_DATA RECORDS_
◆ ◆ ◆ ◆ ◆

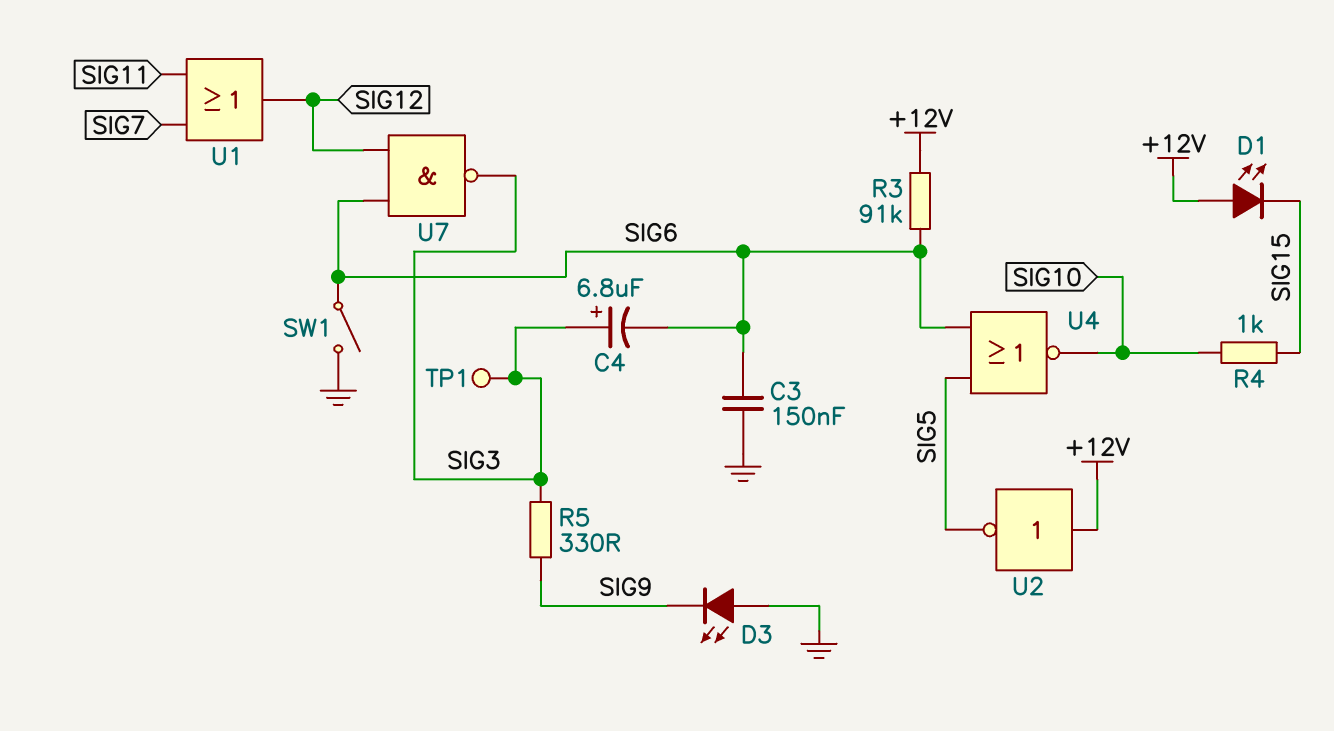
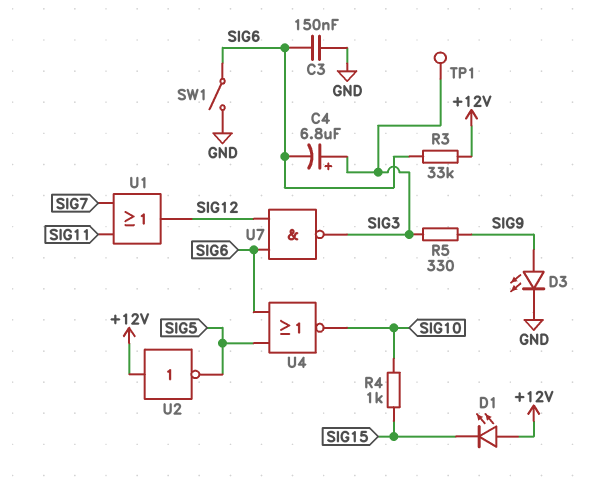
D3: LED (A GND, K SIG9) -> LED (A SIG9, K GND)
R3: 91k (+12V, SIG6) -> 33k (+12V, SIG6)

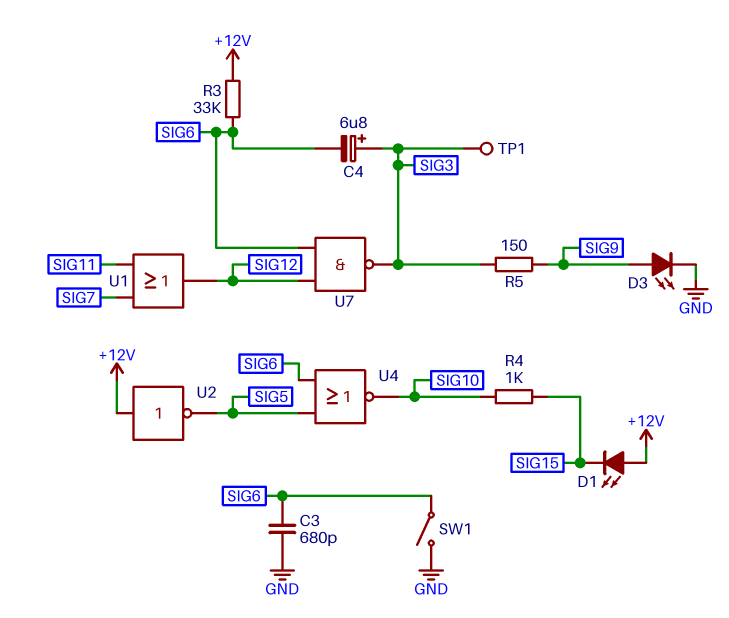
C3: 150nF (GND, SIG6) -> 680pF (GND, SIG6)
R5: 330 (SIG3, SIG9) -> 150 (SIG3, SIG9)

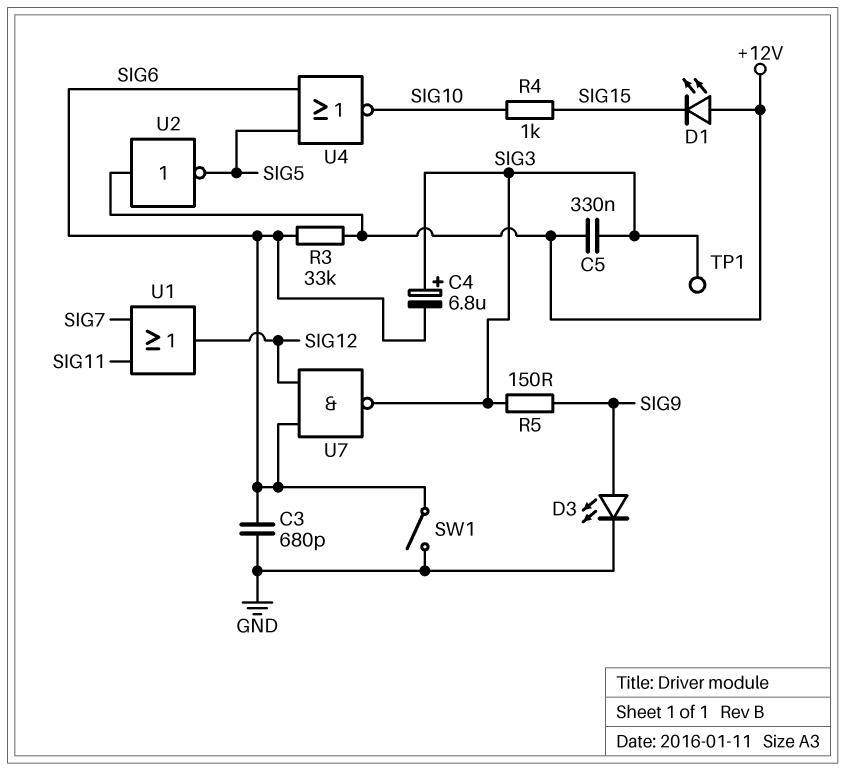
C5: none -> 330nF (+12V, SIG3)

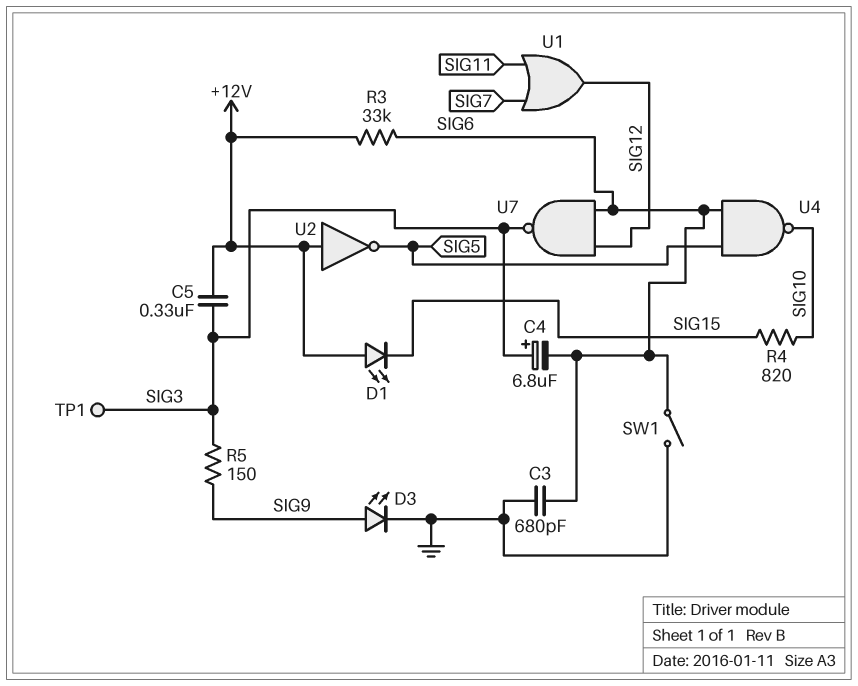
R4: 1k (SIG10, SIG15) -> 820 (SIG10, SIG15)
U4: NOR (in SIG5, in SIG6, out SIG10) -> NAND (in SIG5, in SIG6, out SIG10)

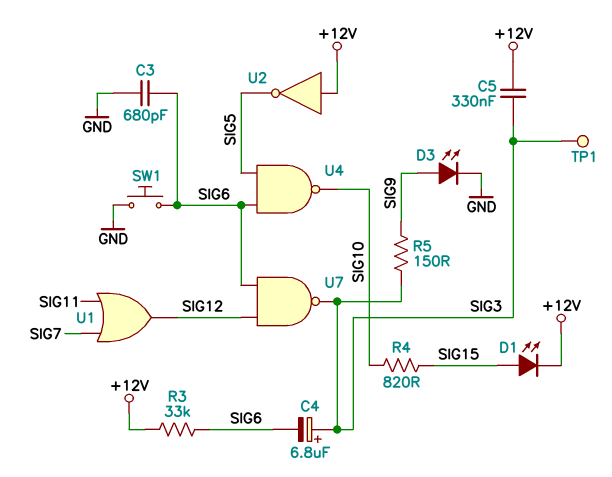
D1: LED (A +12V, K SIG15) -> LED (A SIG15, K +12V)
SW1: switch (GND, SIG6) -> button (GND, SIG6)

◆ ◆ ◆ ◆ ◆

_WORK REQUIRED_
With pictures left out, transcribe each line from the one containing "R5: 330 (SIG3, SIG9) -> 150 (SIG3, SIG9)" through the end of the data, both ends included.

_RESULT_
R5: 330 (SIG3, SIG9) -> 150 (SIG3, SIG9)

C5: none -> 330nF (+12V, SIG3)

R4: 1k (SIG10, SIG15) -> 820 (SIG10, SIG15)
U4: NOR (in SIG5, in SIG6, out SIG10) -> NAND (in SIG5, in SIG6, out SIG10)

D1: LED (A +12V, K SIG15) -> LED (A SIG15, K +12V)
SW1: switch (GND, SIG6) -> button (GND, SIG6)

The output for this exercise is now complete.